#### Task requirements:
Would you please transcribe the records below from the line with "(290, 261) = (334, 320): orange" through their final line, exactly and with no other lines?

(Records from a data source)
+ + + + + + +

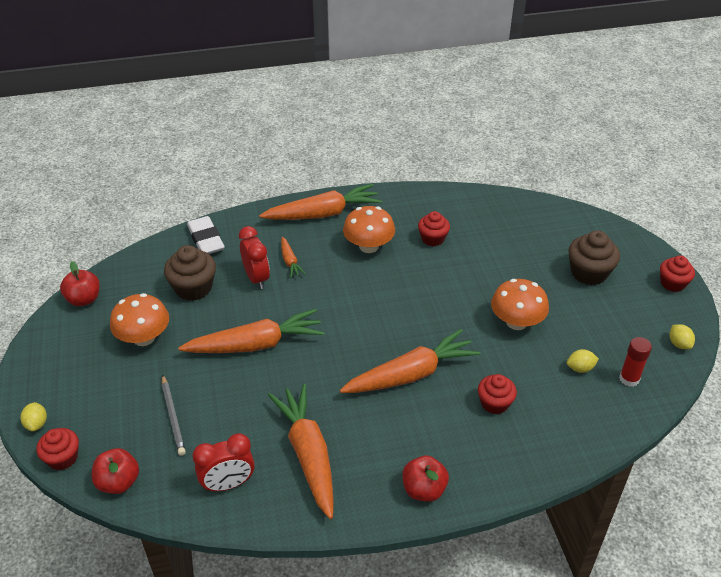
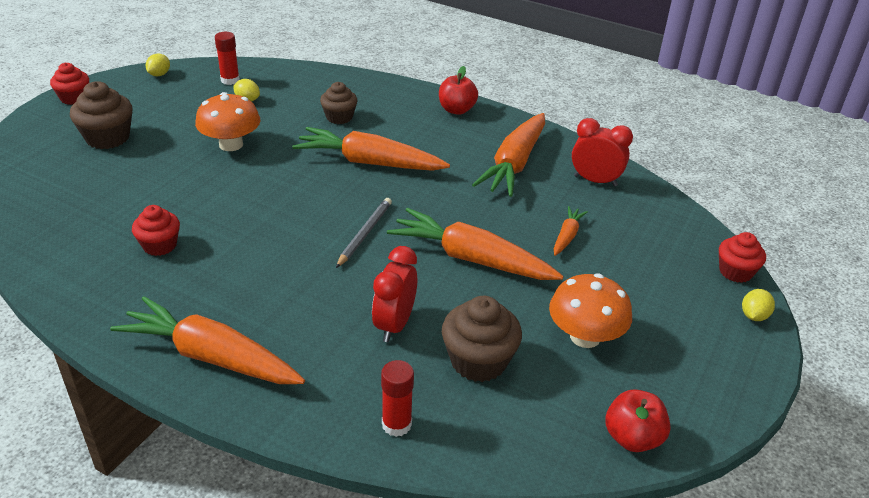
camera: 140 degrees left, 5 degrees down
(118, 482) = (689, 228): red apple -> none
(173, 416) = (607, 247): grey pencil -> grey pencil (364, 234)
(206, 239) = (396, 424): white eraser -> red glue stick
(290, 261) = (334, 320): orange carrot -> orange carrot (567, 236)
(368, 246) = (230, 280): orange mushroom -> none
(494, 403) = (339, 117): red cupcake -> brown cupcake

+ + + + + + +

#### Response below:
(290, 261) = (334, 320): orange carrot -> orange carrot (567, 236)
(368, 246) = (230, 280): orange mushroom -> none
(494, 403) = (339, 117): red cupcake -> brown cupcake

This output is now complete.